** Opening Raw data block **

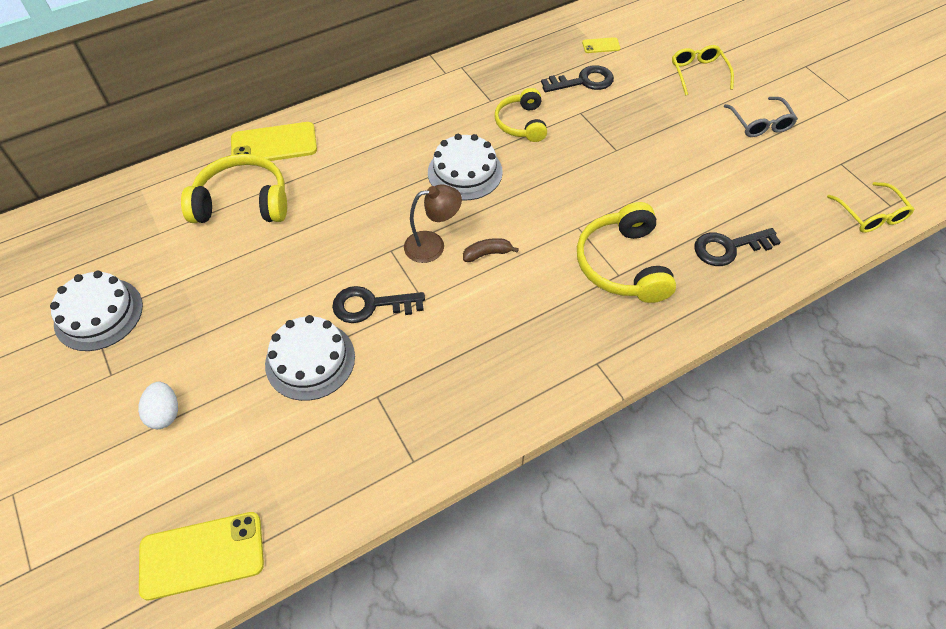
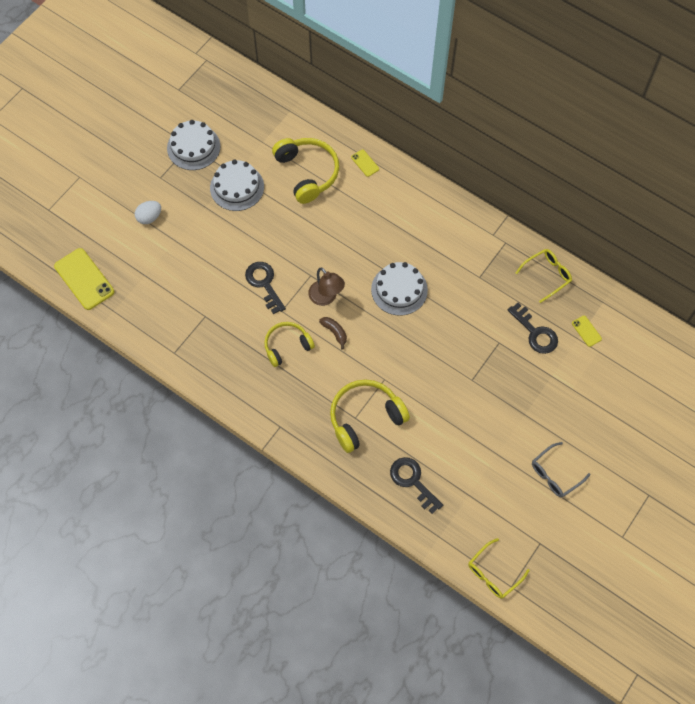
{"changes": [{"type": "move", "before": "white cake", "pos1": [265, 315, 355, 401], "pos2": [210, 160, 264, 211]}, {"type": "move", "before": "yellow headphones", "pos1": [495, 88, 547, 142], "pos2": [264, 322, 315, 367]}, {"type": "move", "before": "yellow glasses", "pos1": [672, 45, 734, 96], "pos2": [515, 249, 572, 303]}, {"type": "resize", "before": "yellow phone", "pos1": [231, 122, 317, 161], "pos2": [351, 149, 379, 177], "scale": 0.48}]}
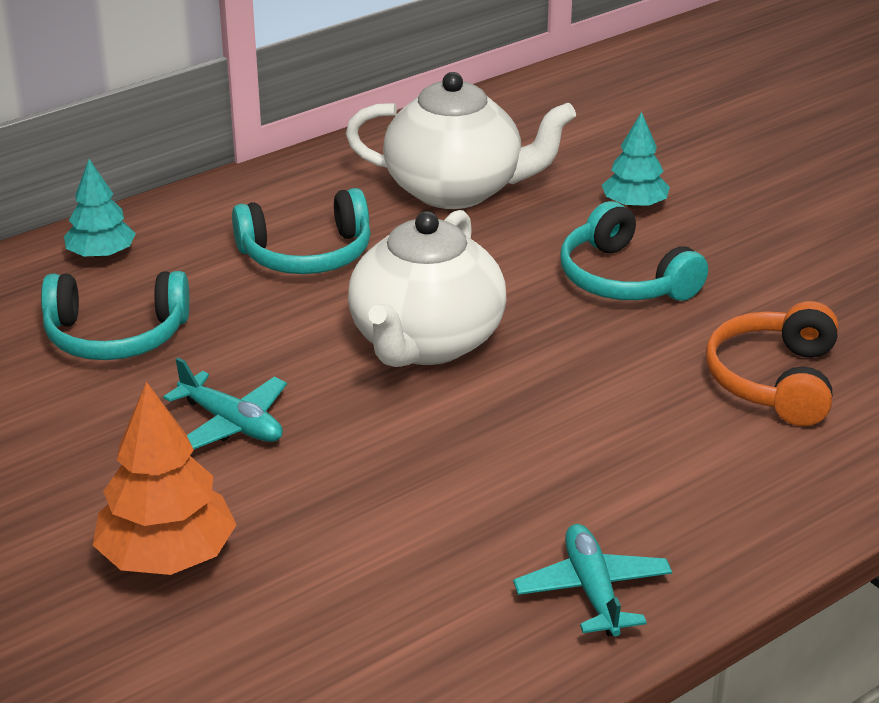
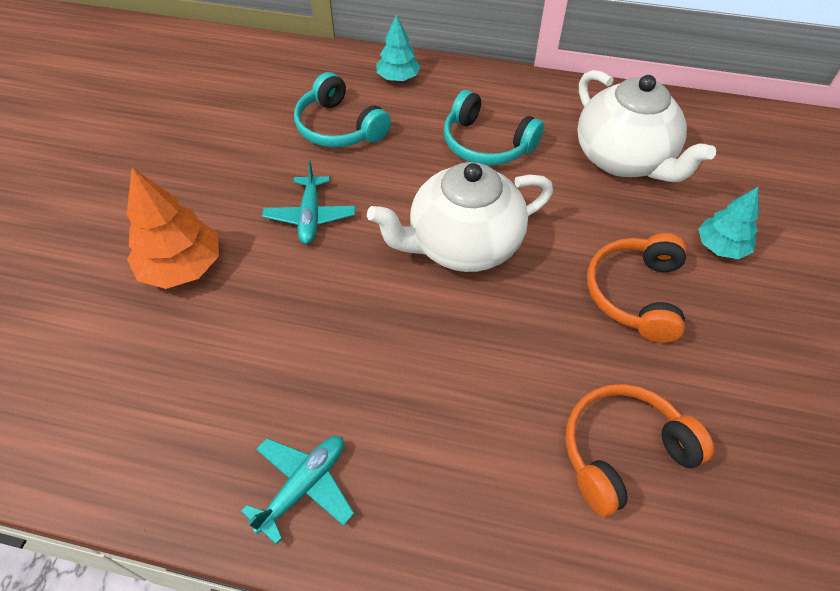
{"changes": [{"type": "recolor", "before": "turquoise headphones", "after": "orange headphones", "pos1": [560, 201, 708, 301], "pos2": [587, 233, 687, 343]}]}
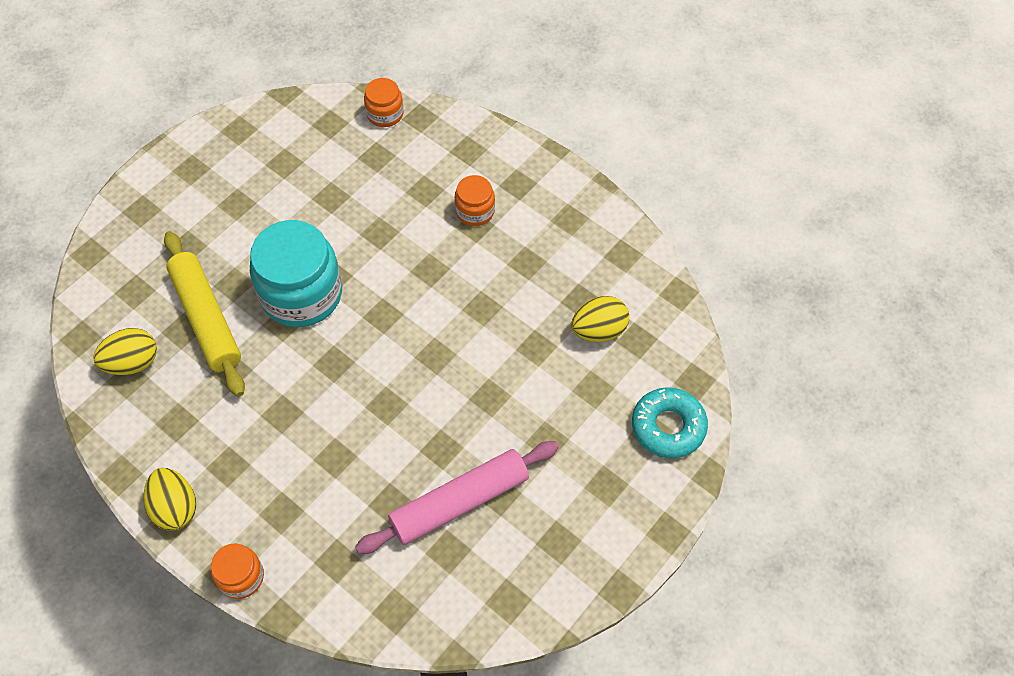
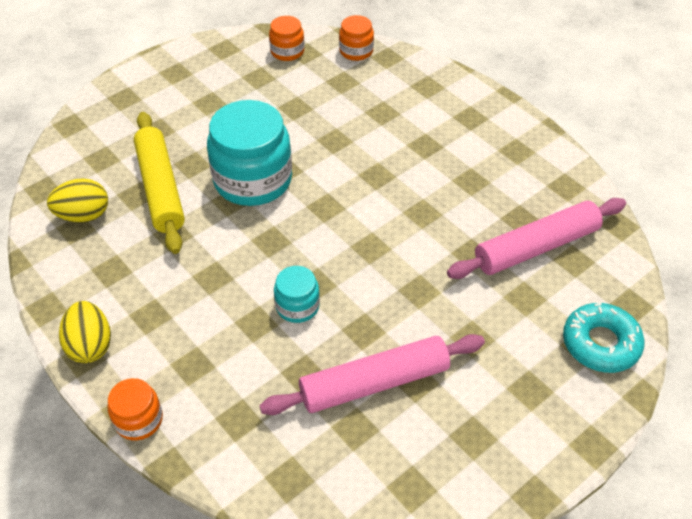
{"changes": [{"type": "insert", "after": "turquoise jar", "pos2": [274, 266, 320, 323]}, {"type": "move", "before": "orange jar", "pos1": [455, 175, 495, 226], "pos2": [269, 16, 304, 61]}, {"type": "replace", "before": "yellow egg", "after": "pink rolling pin", "pos1": [571, 296, 629, 342], "pos2": [447, 198, 626, 279]}]}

** Closing Raw data block **

▸ About this exercise
Reproduce the listing word for word and omit its pictures.

▸ Exercise result
{"changes": [{"type": "move", "before": "white cake", "pos1": [265, 315, 355, 401], "pos2": [210, 160, 264, 211]}, {"type": "move", "before": "yellow headphones", "pos1": [495, 88, 547, 142], "pos2": [264, 322, 315, 367]}, {"type": "move", "before": "yellow glasses", "pos1": [672, 45, 734, 96], "pos2": [515, 249, 572, 303]}, {"type": "resize", "before": "yellow phone", "pos1": [231, 122, 317, 161], "pos2": [351, 149, 379, 177], "scale": 0.48}]}
{"changes": [{"type": "recolor", "before": "turquoise headphones", "after": "orange headphones", "pos1": [560, 201, 708, 301], "pos2": [587, 233, 687, 343]}]}
{"changes": [{"type": "insert", "after": "turquoise jar", "pos2": [274, 266, 320, 323]}, {"type": "move", "before": "orange jar", "pos1": [455, 175, 495, 226], "pos2": [269, 16, 304, 61]}, {"type": "replace", "before": "yellow egg", "after": "pink rolling pin", "pos1": [571, 296, 629, 342], "pos2": [447, 198, 626, 279]}]}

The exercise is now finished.